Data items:
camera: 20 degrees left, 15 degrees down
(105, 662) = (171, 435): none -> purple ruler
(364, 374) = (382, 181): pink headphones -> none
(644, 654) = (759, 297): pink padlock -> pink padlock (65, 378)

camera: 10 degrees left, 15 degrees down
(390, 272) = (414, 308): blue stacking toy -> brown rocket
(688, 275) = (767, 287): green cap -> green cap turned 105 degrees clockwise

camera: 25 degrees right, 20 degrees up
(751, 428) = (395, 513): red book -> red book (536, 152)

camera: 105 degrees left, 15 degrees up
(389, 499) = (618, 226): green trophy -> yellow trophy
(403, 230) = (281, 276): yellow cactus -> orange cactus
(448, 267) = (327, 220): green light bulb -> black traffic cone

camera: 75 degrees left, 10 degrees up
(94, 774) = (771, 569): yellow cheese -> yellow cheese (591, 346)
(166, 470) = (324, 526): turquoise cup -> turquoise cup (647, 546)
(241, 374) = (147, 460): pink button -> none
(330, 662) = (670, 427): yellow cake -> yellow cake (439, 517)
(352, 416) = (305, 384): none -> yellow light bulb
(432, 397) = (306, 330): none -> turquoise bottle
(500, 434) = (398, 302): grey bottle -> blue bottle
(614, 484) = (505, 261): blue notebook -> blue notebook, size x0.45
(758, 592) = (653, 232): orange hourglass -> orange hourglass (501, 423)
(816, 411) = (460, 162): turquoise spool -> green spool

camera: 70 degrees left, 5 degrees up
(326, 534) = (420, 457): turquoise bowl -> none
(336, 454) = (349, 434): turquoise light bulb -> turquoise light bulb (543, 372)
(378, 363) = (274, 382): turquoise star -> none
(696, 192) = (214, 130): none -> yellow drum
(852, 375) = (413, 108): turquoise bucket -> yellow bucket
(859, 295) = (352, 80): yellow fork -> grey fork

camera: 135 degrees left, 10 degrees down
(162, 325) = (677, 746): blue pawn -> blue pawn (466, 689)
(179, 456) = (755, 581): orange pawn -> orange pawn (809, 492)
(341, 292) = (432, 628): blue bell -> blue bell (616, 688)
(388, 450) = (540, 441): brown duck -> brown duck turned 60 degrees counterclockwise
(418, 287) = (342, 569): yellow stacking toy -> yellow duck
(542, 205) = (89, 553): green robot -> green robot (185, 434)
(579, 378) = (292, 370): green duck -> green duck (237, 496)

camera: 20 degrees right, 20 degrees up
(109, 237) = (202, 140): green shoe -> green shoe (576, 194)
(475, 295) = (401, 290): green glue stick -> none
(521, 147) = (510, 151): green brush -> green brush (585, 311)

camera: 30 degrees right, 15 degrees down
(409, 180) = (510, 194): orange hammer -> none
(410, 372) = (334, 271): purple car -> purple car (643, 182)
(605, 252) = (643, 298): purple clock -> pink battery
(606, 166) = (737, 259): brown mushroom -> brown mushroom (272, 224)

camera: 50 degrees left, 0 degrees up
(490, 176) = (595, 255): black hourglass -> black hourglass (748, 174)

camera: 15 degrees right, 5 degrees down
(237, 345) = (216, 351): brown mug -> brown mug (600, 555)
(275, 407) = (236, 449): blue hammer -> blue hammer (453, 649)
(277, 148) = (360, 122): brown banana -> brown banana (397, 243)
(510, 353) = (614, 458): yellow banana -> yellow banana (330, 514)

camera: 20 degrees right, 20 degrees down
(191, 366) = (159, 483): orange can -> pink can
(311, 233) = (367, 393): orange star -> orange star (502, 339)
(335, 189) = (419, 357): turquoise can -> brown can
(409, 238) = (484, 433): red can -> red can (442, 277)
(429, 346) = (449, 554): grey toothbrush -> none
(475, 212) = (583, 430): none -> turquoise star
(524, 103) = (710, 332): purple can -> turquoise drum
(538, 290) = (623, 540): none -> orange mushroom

TASK ITEM: Scan the data for the word "black" and copy every line where it shows up.

TASK ANSWER:
(448, 267) = (327, 220): green light bulb -> black traffic cone
(490, 176) = (595, 255): black hourglass -> black hourglass (748, 174)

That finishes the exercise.